__MATERIALS PROVIDED__:

:::

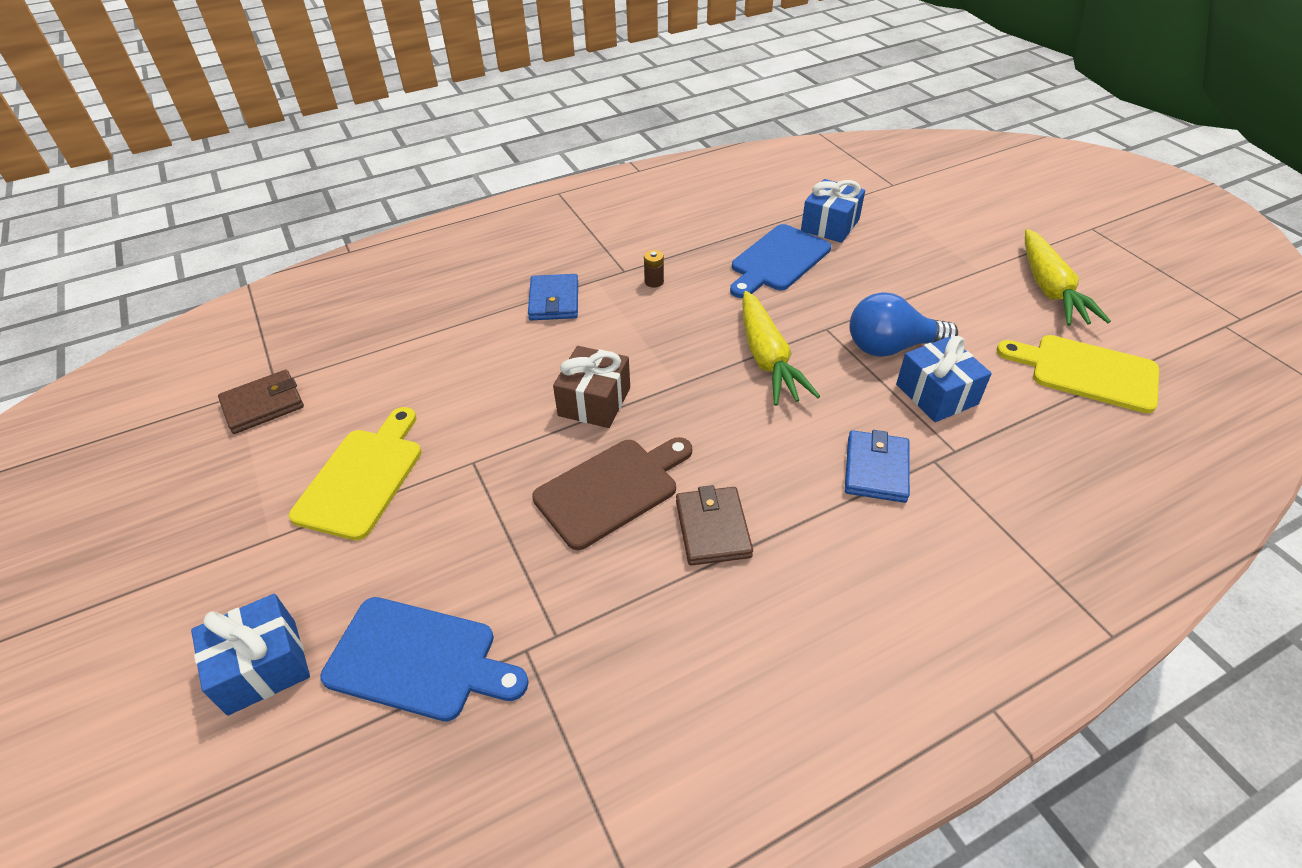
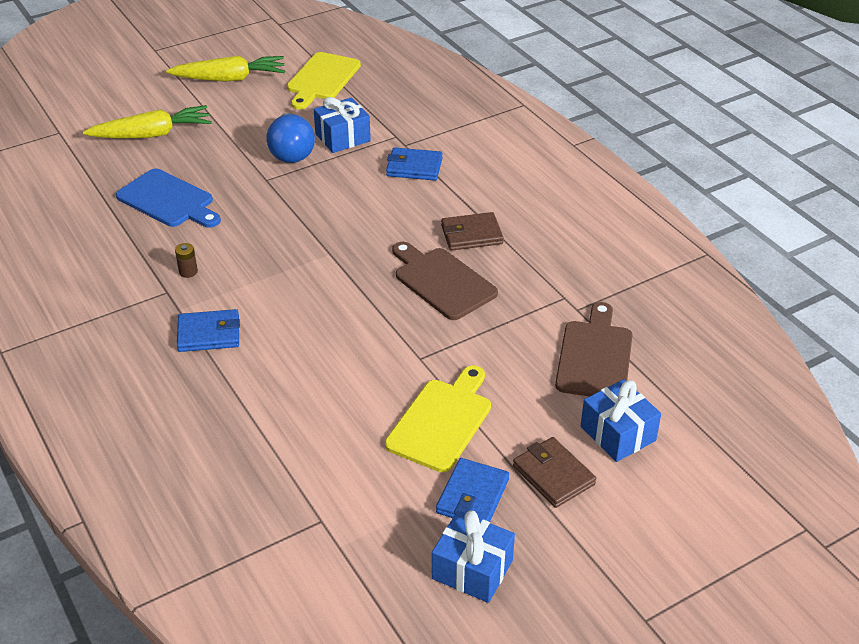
camera: 95 degrees left, 5 degrees down
(241, 499) = (473, 496): none -> blue wallet
(263, 405) = (354, 519): brown wallet -> brown wallet (553, 475)
(362, 477) = (442, 421): yellow cutting board -> yellow cutting board turned 105 degrees clockwise
(418, 660) = (595, 356): blue cutting board -> brown cutting board
(594, 401) = (349, 297): brown gift -> none
(767, 359) = (301, 209): yellow carrot -> yellow carrot (152, 134)
(830, 225) = (118, 170): blue gift -> blue gift (472, 569)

:::

__TASK__:
Your reply must contain the line with "(362, 477) = (442, 421): yellow" and each later line of the material, word for word, and nothing else.

__WRITTEN SOLUTION__:
(362, 477) = (442, 421): yellow cutting board -> yellow cutting board turned 105 degrees clockwise
(418, 660) = (595, 356): blue cutting board -> brown cutting board
(594, 401) = (349, 297): brown gift -> none
(767, 359) = (301, 209): yellow carrot -> yellow carrot (152, 134)
(830, 225) = (118, 170): blue gift -> blue gift (472, 569)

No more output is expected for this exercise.